* [Your instructions]
Every line of the records below from the line with "exchanged,kielich [czarny],<266 111>,żarówka" up to and including the line with "colour,klej w sztyfcie" must be reproduced exactly, and no line outside that range.

* [Extracted material]
▼

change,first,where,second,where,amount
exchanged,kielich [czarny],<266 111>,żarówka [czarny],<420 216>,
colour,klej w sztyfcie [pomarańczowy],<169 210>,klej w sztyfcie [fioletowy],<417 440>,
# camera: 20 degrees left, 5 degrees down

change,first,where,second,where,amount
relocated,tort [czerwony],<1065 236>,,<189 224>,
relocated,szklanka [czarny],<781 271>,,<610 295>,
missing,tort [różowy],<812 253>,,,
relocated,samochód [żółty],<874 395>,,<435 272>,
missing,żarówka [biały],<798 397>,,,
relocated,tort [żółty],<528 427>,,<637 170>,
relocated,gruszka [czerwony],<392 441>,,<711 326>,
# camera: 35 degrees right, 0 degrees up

▲
▼

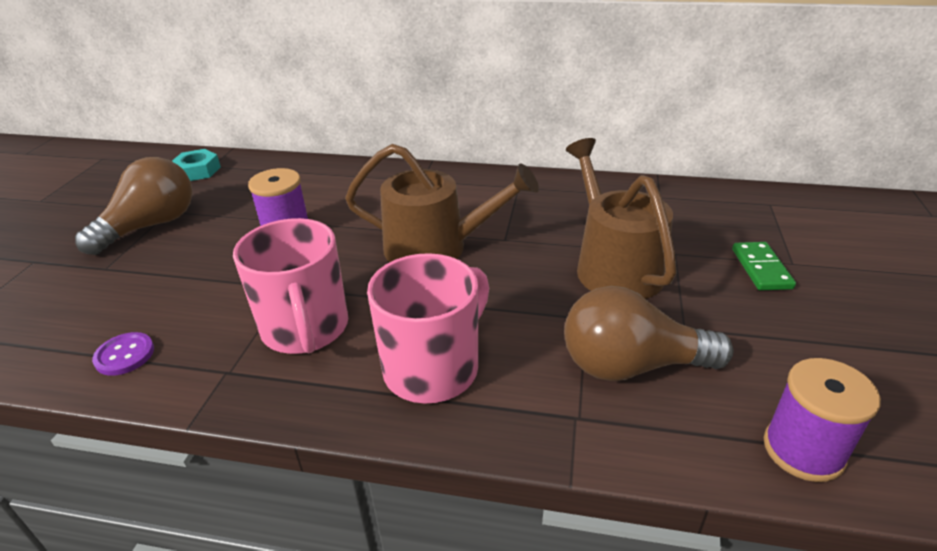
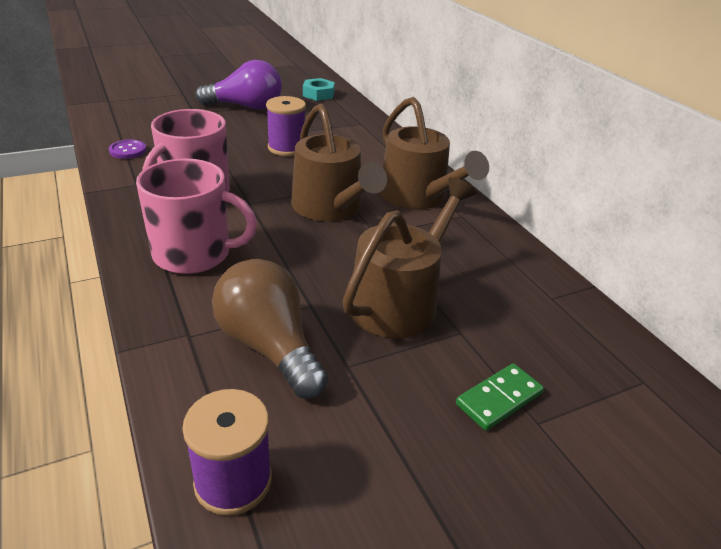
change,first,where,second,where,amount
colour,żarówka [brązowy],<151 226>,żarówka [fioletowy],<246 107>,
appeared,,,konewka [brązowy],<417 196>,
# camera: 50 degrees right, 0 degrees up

▲

* [Answer section]
exchanged,kielich [czarny],<266 111>,żarówka [czarny],<420 216>,
colour,klej w sztyfcie [pomarańczowy],<169 210>,klej w sztyfcie [fioletowy],<417 440>,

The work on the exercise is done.